• [Data for review]

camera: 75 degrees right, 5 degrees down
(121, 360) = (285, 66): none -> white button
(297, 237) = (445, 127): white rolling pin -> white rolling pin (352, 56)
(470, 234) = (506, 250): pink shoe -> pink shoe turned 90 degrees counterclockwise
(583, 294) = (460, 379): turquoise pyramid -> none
==
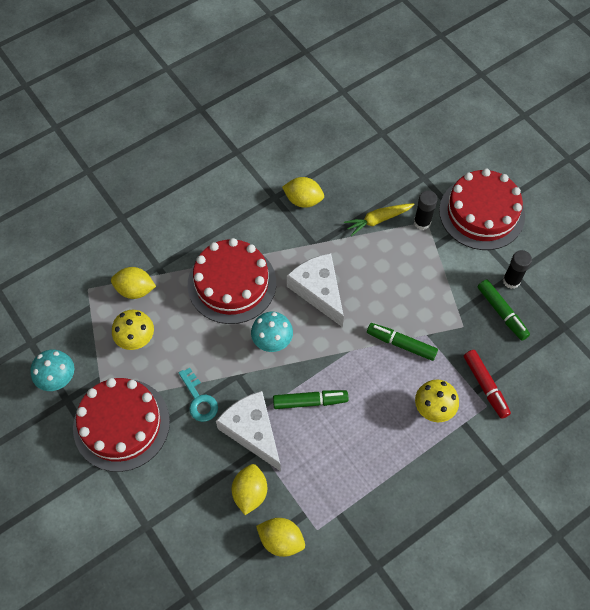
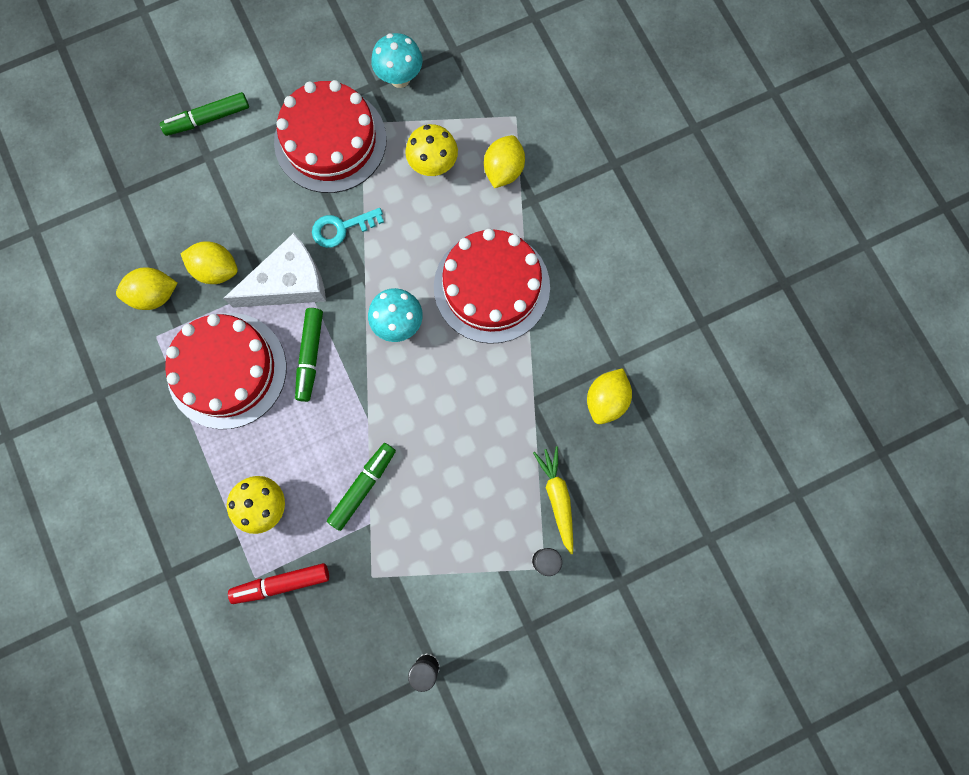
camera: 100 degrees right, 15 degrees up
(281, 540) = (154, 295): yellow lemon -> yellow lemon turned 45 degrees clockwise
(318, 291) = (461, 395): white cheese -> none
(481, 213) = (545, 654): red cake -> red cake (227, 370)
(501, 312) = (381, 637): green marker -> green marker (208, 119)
--
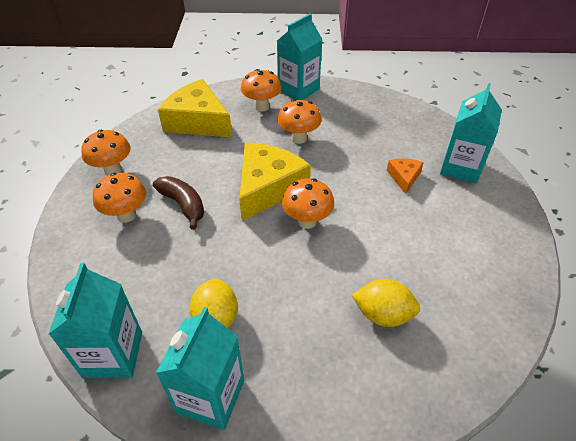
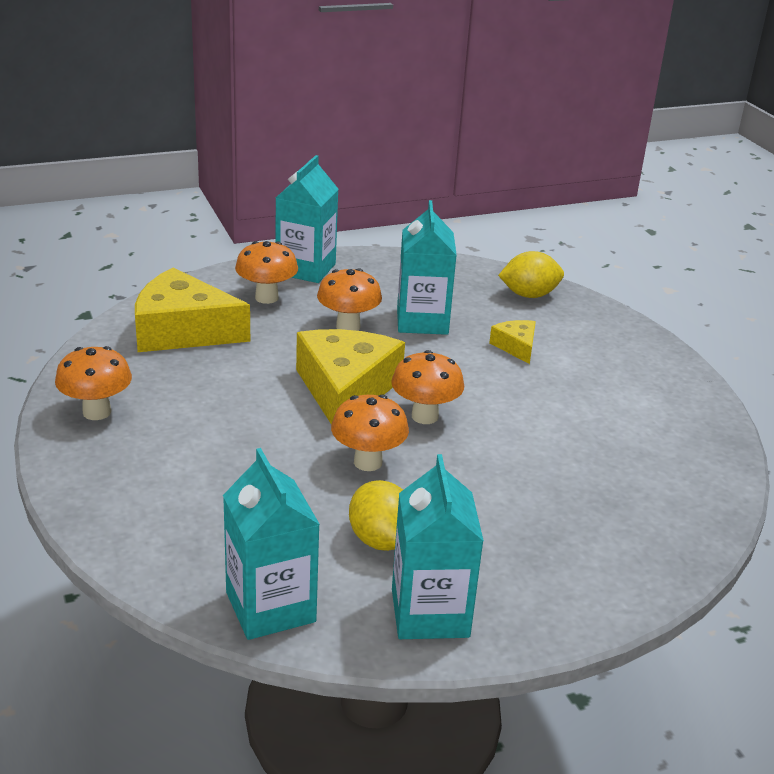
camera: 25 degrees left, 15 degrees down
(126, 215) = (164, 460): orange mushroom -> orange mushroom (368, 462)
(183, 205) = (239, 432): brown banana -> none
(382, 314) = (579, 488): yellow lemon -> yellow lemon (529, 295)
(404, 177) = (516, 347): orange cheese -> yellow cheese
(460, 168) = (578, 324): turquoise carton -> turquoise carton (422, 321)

• [Job]
Find the string "turned" in the entries above. Copy each line where it occurs.

• [Output of the exercise]
(470, 234) = (506, 250): pink shoe -> pink shoe turned 90 degrees counterclockwise
(281, 540) = (154, 295): yellow lemon -> yellow lemon turned 45 degrees clockwise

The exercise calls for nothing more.